§ How to complete this task
Write out the full set of records exactly. Any pictures in them do not belong in the copy.

Records drawn from a dataset
[Start of section]

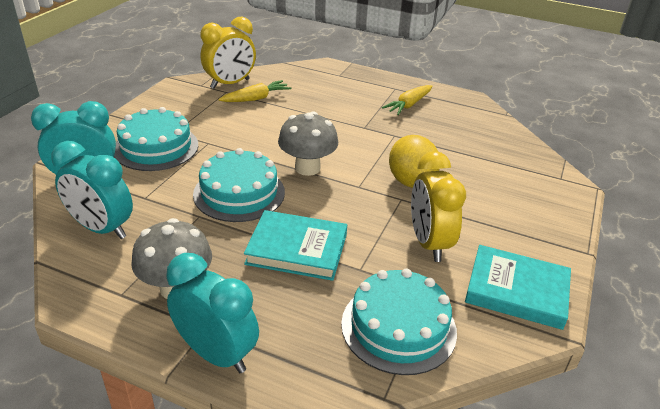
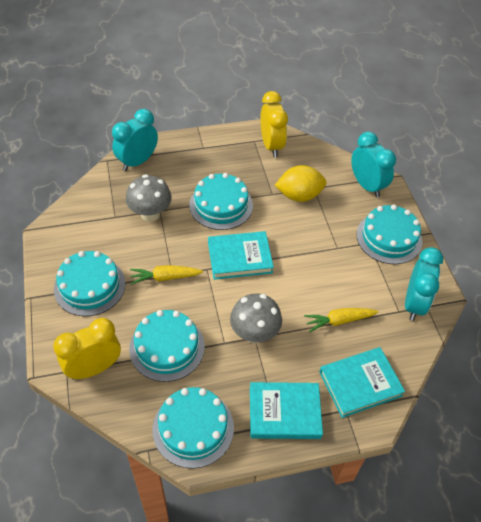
turquoise book: 2 -> 3
turquoise cake: 3 -> 5

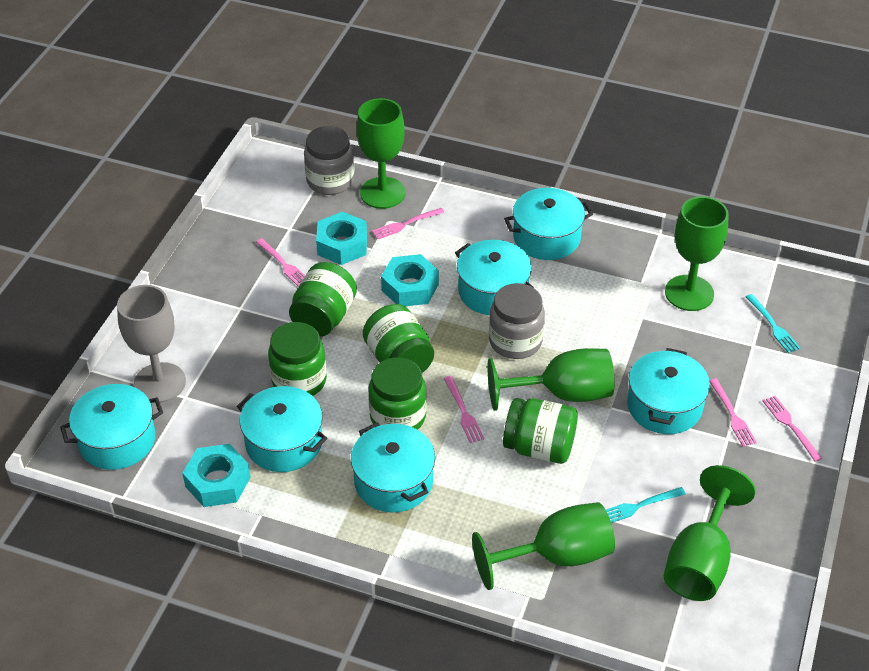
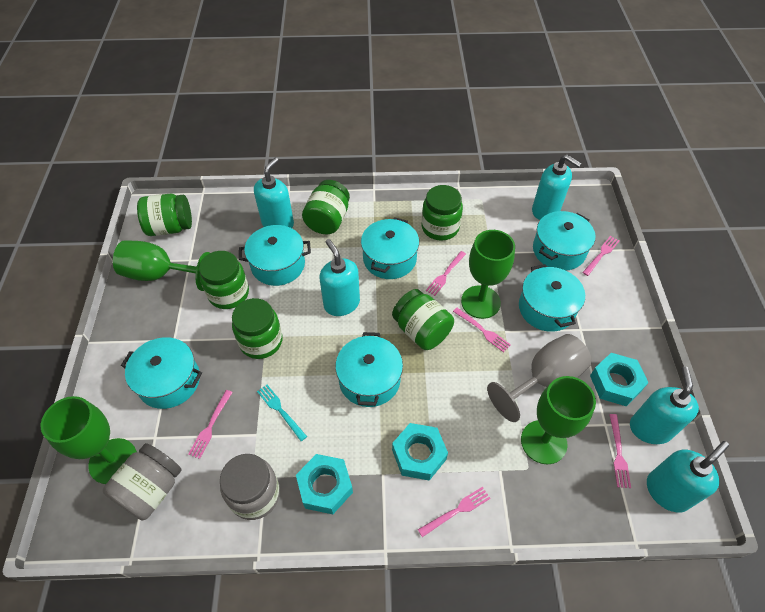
green goblet: 5 -> 4
green jar: 5 -> 6
pink fork: 5 -> 6
turquoise fork: 2 -> 1
turquoise soap dispenser: 0 -> 5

[End of section]

§ Response box
turquoise book: 2 -> 3
turquoise cake: 3 -> 5

green goblet: 5 -> 4
green jar: 5 -> 6
pink fork: 5 -> 6
turquoise fork: 2 -> 1
turquoise soap dispenser: 0 -> 5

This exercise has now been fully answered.